***** Supplied information

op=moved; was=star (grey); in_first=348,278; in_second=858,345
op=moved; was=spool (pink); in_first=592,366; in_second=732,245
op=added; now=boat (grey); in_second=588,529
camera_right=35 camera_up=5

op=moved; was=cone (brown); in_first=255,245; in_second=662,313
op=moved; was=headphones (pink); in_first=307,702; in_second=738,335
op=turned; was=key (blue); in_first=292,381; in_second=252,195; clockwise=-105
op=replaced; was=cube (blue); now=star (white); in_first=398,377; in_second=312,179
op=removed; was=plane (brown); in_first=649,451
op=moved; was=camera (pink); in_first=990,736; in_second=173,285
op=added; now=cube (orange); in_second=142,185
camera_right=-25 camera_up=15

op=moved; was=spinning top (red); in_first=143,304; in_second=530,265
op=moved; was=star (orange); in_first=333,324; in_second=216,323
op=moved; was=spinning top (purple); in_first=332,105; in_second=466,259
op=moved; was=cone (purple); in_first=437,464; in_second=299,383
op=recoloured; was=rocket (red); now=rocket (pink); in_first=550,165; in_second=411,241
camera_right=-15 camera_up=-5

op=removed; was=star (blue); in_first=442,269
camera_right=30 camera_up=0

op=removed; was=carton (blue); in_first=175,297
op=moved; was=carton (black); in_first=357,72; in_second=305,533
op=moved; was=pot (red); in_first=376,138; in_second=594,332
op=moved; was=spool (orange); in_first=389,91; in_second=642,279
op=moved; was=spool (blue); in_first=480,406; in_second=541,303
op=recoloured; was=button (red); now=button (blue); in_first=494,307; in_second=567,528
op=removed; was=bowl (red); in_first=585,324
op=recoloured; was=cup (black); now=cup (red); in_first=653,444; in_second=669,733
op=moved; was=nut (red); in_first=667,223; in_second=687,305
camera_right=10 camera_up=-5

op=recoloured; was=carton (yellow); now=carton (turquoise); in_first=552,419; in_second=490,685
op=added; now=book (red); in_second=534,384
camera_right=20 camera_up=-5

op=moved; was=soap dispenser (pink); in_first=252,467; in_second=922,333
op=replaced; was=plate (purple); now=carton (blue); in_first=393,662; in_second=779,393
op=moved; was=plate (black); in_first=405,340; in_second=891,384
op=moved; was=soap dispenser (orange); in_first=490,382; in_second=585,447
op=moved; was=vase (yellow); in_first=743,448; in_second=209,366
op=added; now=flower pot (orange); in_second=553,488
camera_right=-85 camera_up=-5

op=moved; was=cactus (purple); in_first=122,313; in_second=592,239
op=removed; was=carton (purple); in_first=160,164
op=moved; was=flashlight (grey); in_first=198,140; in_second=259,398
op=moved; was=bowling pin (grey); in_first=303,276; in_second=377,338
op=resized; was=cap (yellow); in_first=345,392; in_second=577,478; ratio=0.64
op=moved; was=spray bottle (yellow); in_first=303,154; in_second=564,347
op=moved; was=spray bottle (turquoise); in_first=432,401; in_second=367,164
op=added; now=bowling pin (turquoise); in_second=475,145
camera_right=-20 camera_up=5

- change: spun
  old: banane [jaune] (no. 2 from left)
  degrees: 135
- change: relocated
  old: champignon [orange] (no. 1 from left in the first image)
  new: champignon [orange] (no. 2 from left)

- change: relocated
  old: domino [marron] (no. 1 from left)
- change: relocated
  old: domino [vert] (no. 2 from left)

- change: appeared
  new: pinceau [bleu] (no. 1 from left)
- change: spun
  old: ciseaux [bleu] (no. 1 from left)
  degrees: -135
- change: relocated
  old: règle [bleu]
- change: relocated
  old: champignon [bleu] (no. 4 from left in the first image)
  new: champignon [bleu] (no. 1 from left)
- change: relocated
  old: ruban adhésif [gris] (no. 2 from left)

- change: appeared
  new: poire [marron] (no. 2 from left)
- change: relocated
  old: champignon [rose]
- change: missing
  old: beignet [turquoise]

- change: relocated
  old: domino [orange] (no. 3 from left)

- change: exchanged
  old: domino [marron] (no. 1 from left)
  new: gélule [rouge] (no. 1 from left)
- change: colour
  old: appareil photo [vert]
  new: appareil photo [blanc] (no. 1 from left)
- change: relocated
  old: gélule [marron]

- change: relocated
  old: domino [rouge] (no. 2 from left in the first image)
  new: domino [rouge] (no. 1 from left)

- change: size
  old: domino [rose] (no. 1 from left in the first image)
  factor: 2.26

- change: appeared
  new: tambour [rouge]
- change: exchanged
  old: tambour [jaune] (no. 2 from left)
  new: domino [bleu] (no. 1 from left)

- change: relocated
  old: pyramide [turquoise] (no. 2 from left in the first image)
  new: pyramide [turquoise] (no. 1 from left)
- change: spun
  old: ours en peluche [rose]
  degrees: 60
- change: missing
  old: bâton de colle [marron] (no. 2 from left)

**********

Number of lines above containing the word "grey": state it and add nothing else.

4